*** Data section Section Begins ***

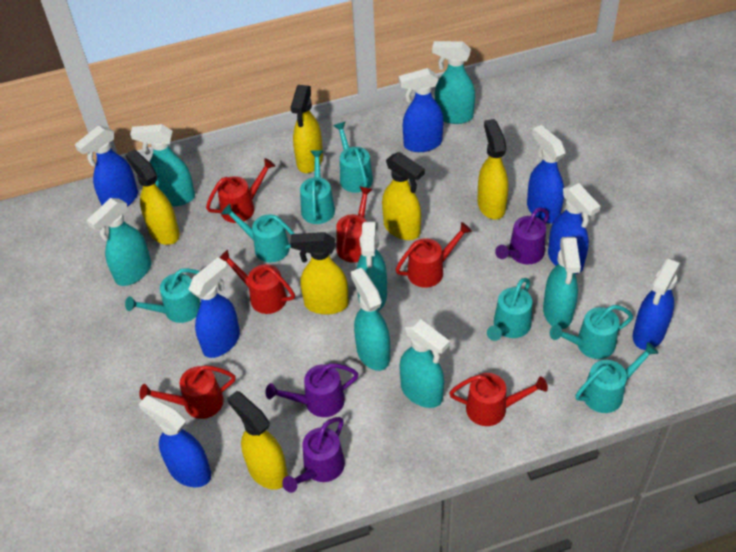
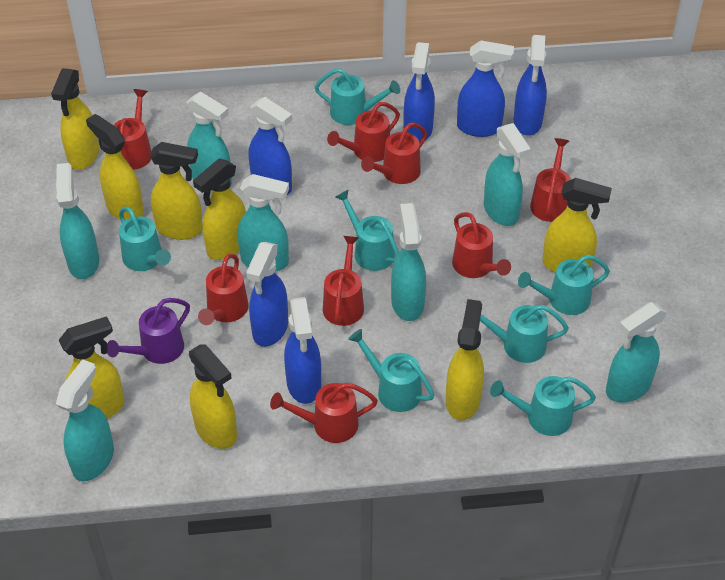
blue spray bottle: 7 -> 6
purple watering can: 3 -> 1
red watering can: 6 -> 8
yellow spray bottle: 6 -> 8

*** Data section Section Ends ***

* _What you need to do_: All lines of the material that contain the string "bottle" are to be copied.

* _Answer for the task_:
blue spray bottle: 7 -> 6
yellow spray bottle: 6 -> 8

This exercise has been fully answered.